Directions for this task
Although the entries hold pictures, only their words are printed back, exactly as given.

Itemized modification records
--------------------------------------------------
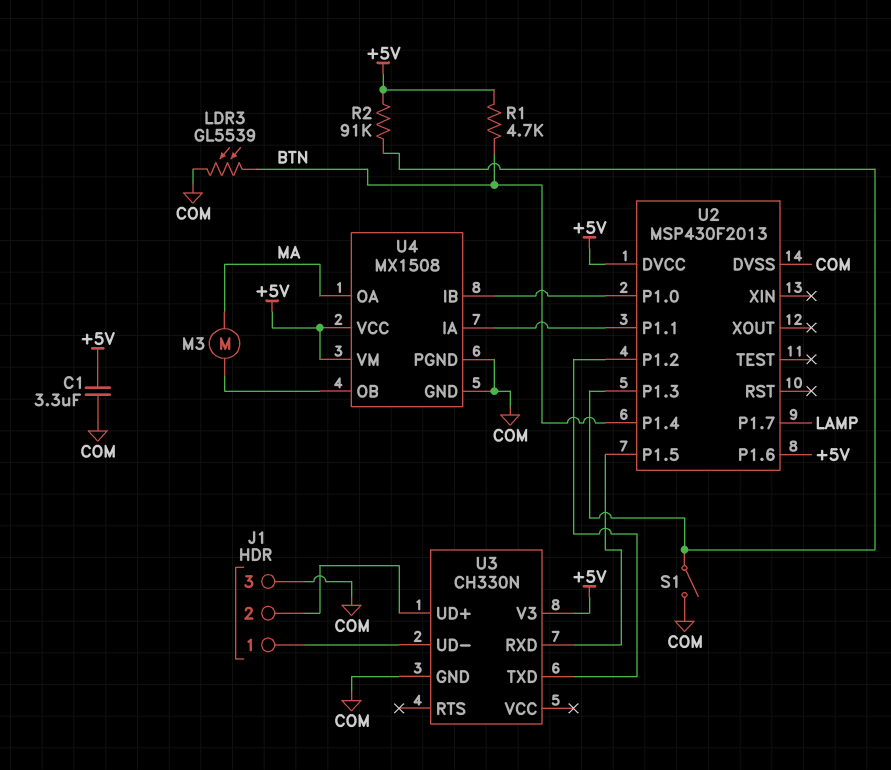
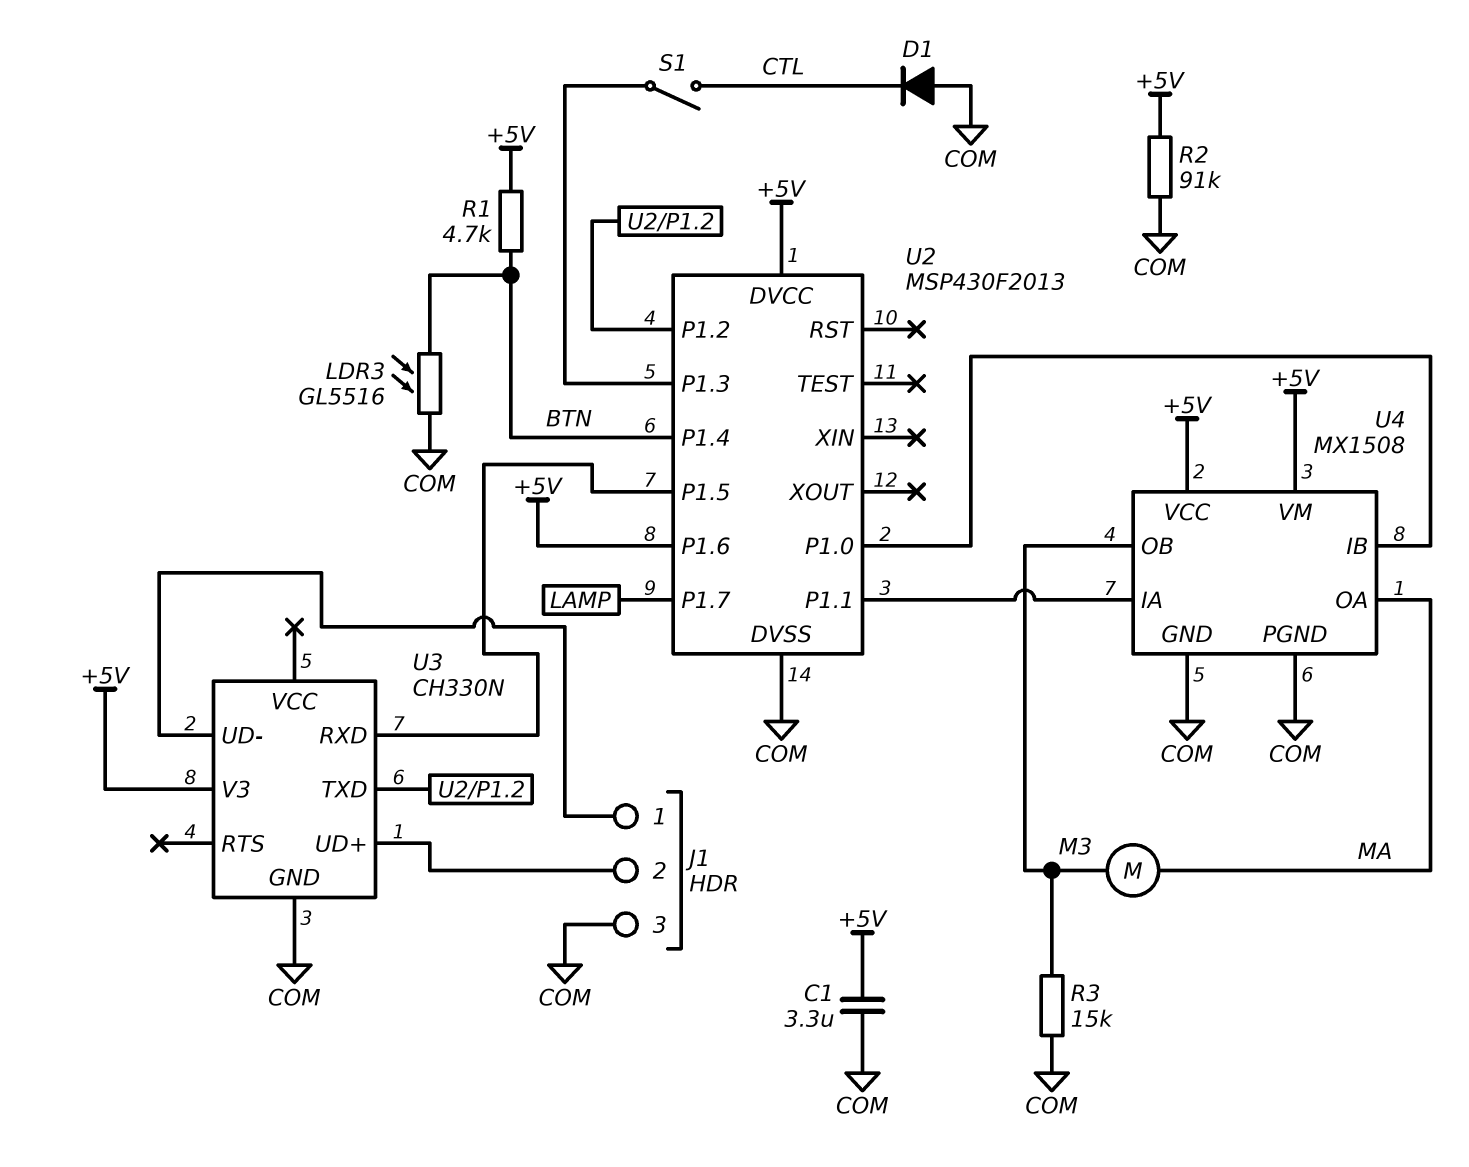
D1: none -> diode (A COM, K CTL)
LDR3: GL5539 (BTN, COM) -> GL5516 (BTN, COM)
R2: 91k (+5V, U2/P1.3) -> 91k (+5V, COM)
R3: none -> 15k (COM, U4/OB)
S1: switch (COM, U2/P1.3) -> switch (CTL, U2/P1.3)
--------------------------------------------------
Answer section
D1: none -> diode (A COM, K CTL)
LDR3: GL5539 (BTN, COM) -> GL5516 (BTN, COM)
R2: 91k (+5V, U2/P1.3) -> 91k (+5V, COM)
R3: none -> 15k (COM, U4/OB)
S1: switch (COM, U2/P1.3) -> switch (CTL, U2/P1.3)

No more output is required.